::: MATERIAL PROVIDED :::
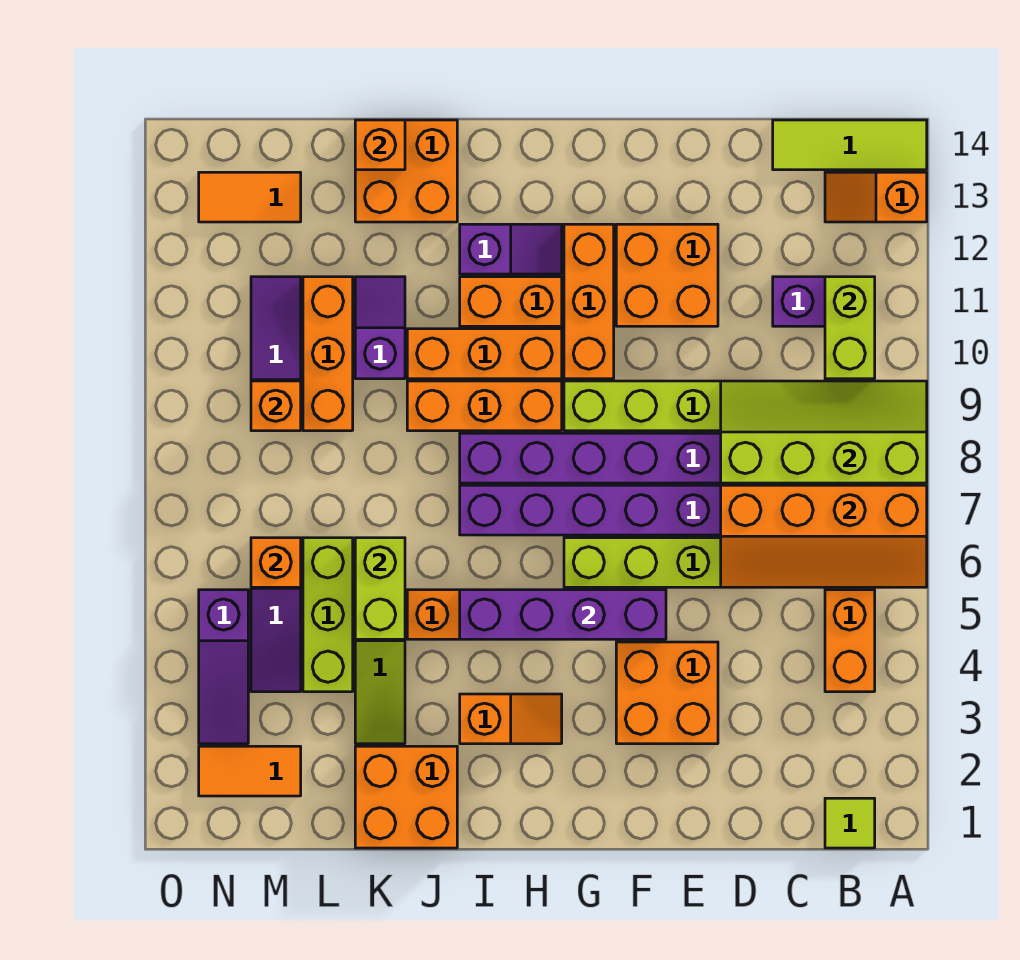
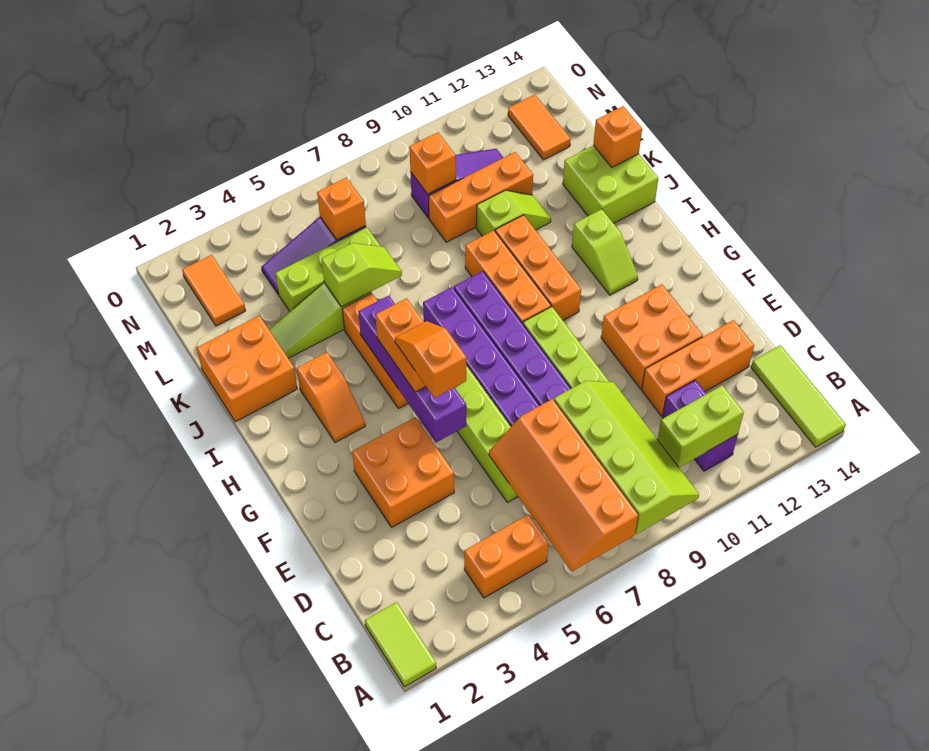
orange slope A13:B13 level 1 top A -> orange slope F5:G5 level 4 top F
lime tile B1 level 1 -> lime tile A1:B1 level 1
orange brick G10:G12 level 1 -> orange brick D11:D13 level 1
orange brick H11:I11 level 1 -> orange brick G5:H5 level 3
purple slope H12:I12 level 1 top I -> lime slope H12:I12 level 1 top I
orange brick J13:K14 level 1 -> lime brick J13:K14 level 1
lime brick K5:K6 level 2 -> lime slope K5:K6 level 2 top 5
purple slope K10:K11 level 1 top 10 -> lime slope K10:K11 level 1 top 10
purple slope N3:N5 level 1 top 5 -> none

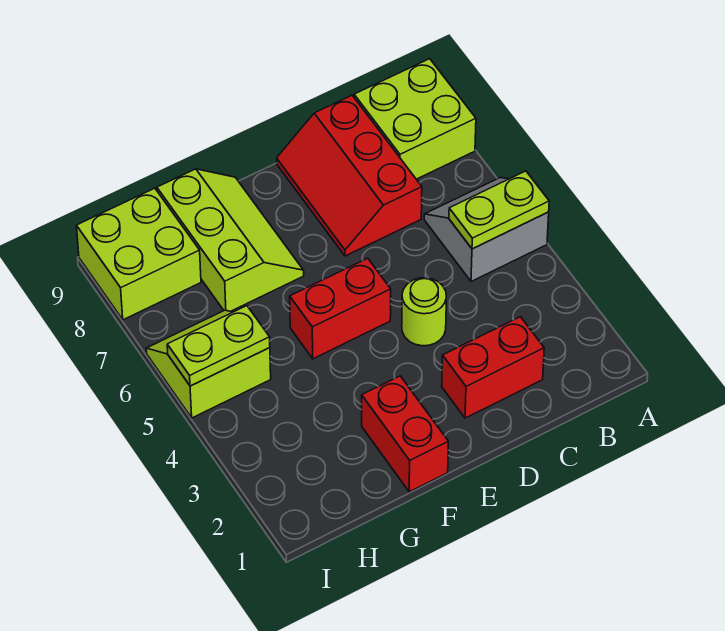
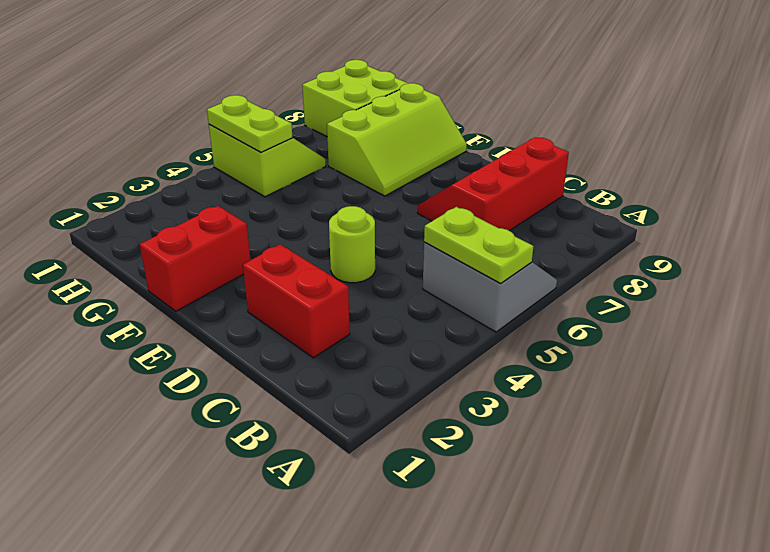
lime brick A8:B9 level 1 -> none
red brick E5:F5 level 1 -> none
:::
> **WHAT YOU HAVE TO DO**: Please give every line above again word for word, apart from the pictures.

> **RESULT**:
orange slope A13:B13 level 1 top A -> orange slope F5:G5 level 4 top F
lime tile B1 level 1 -> lime tile A1:B1 level 1
orange brick G10:G12 level 1 -> orange brick D11:D13 level 1
orange brick H11:I11 level 1 -> orange brick G5:H5 level 3
purple slope H12:I12 level 1 top I -> lime slope H12:I12 level 1 top I
orange brick J13:K14 level 1 -> lime brick J13:K14 level 1
lime brick K5:K6 level 2 -> lime slope K5:K6 level 2 top 5
purple slope K10:K11 level 1 top 10 -> lime slope K10:K11 level 1 top 10
purple slope N3:N5 level 1 top 5 -> none

lime brick A8:B9 level 1 -> none
red brick E5:F5 level 1 -> none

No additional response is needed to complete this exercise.